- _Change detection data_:
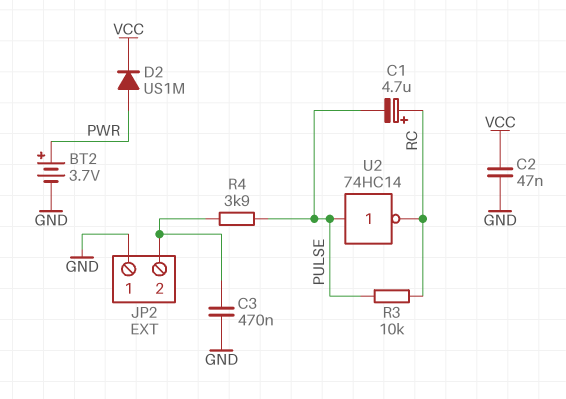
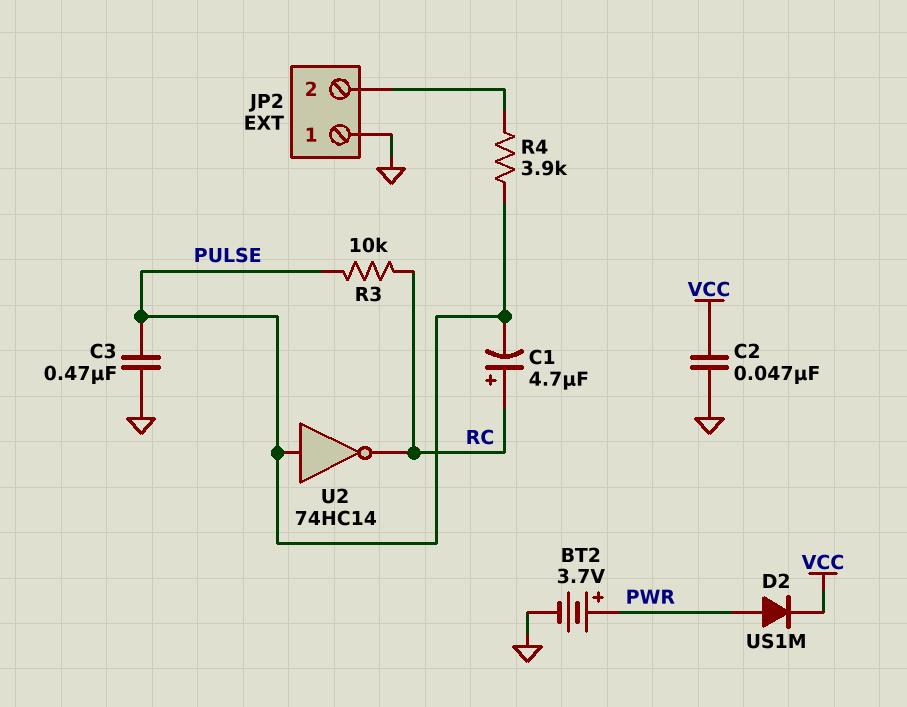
C3: 470nF (GND, JP2/2) -> 470nF (GND, PULSE)

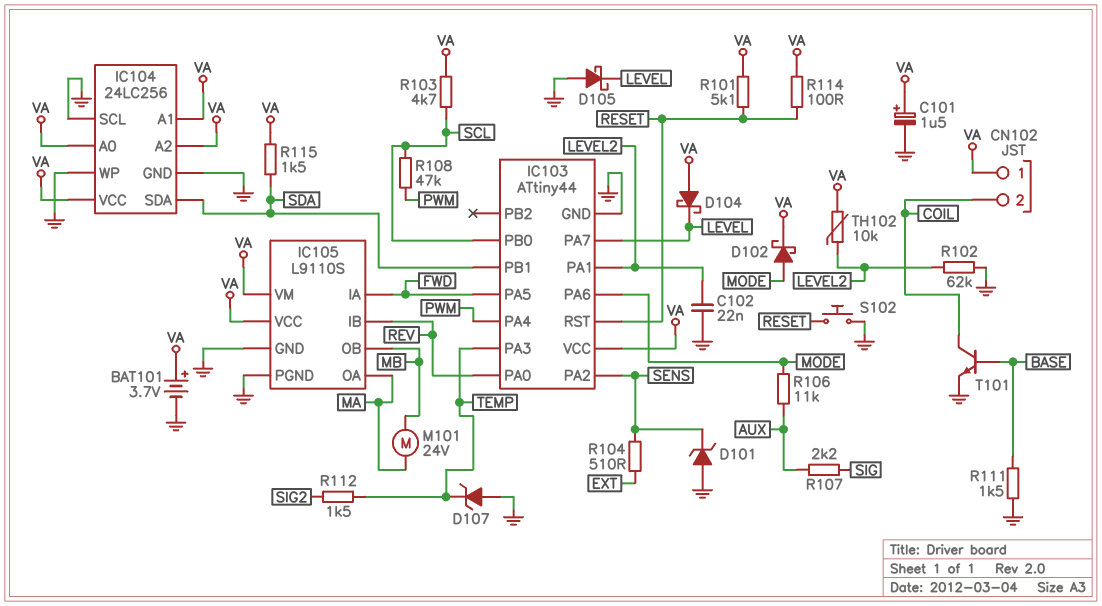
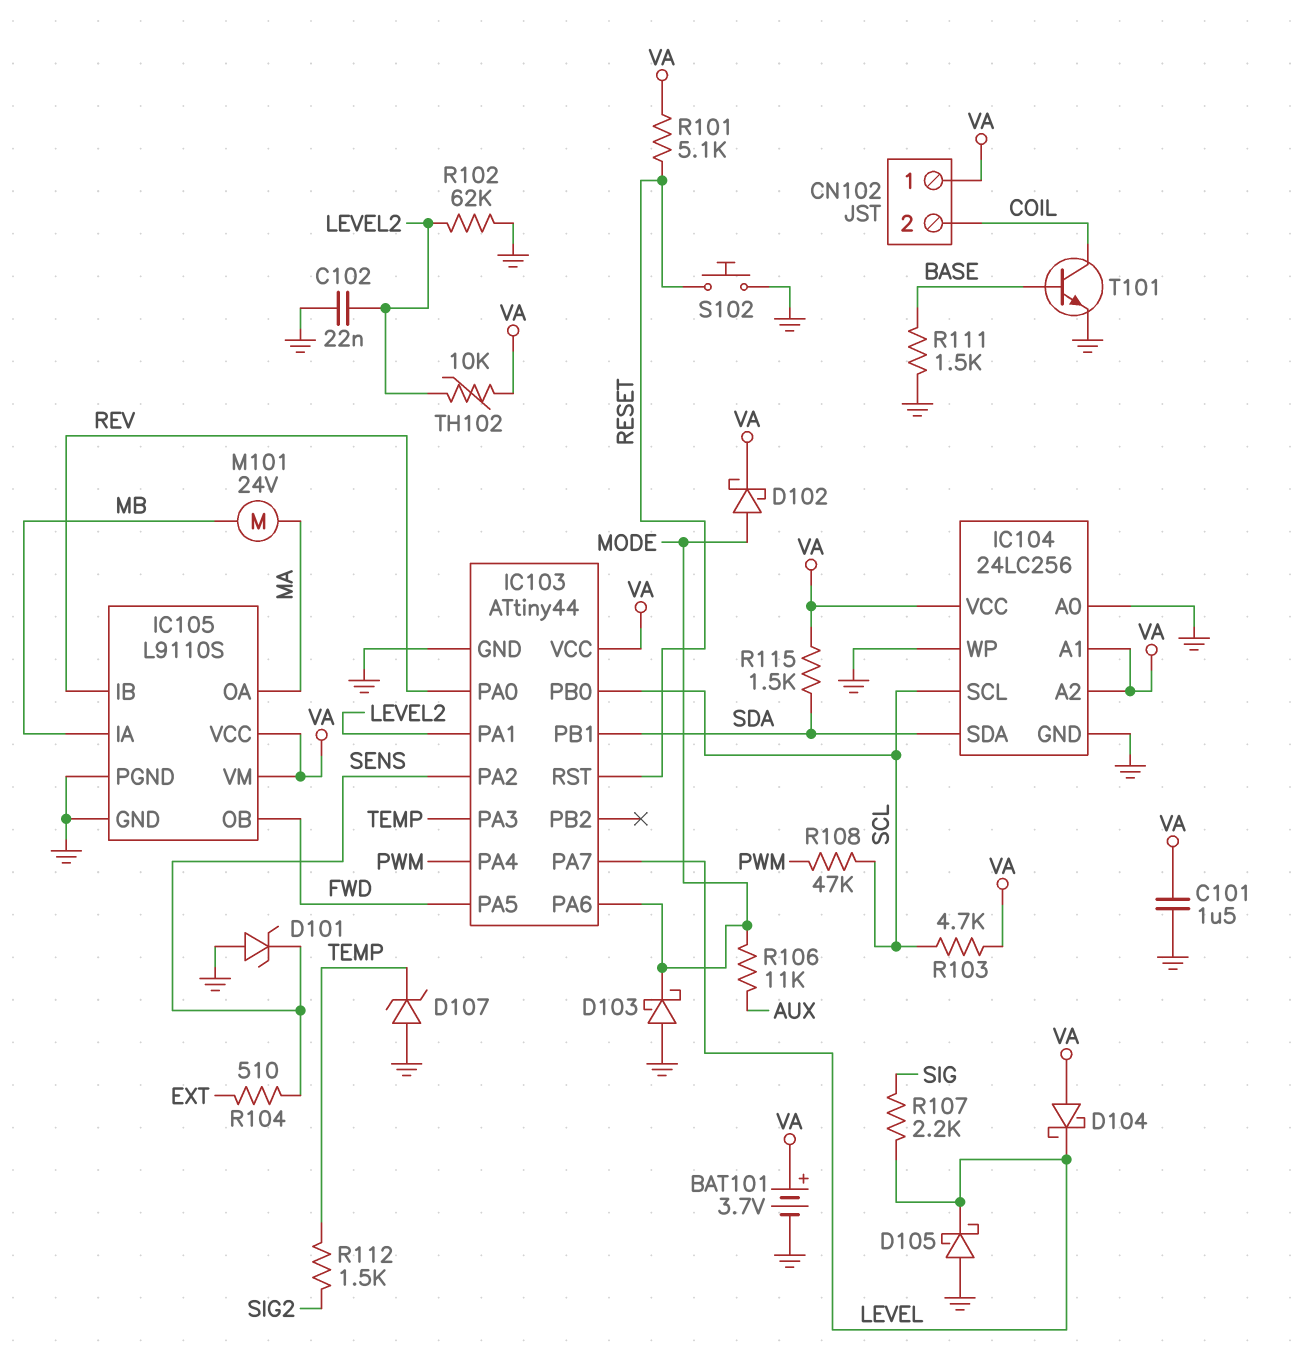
C101: 1.5uF (plus VA, minus GND) -> 1.5uF (GND, VA)
D103: none -> schottky (A GND, K MODE)
IC104 pin A0: VA -> GND
IC104 pin SCL: GND -> SCL
IC105 pin IA: FWD -> MB
IC105 pin OB: MB -> FWD
R107: 2.2k (AUX, SIG) -> 2.2k (LEVEL, SIG)
R114: 100 (RESET, VA) -> none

- _Exercise objective_: Please make an exact copy of the lines from the one holding "D103: none -> schottky (A GND, K MODE)" through the final line of the records above, nothing more.

- _Your response_:
D103: none -> schottky (A GND, K MODE)
IC104 pin A0: VA -> GND
IC104 pin SCL: GND -> SCL
IC105 pin IA: FWD -> MB
IC105 pin OB: MB -> FWD
R107: 2.2k (AUX, SIG) -> 2.2k (LEVEL, SIG)
R114: 100 (RESET, VA) -> none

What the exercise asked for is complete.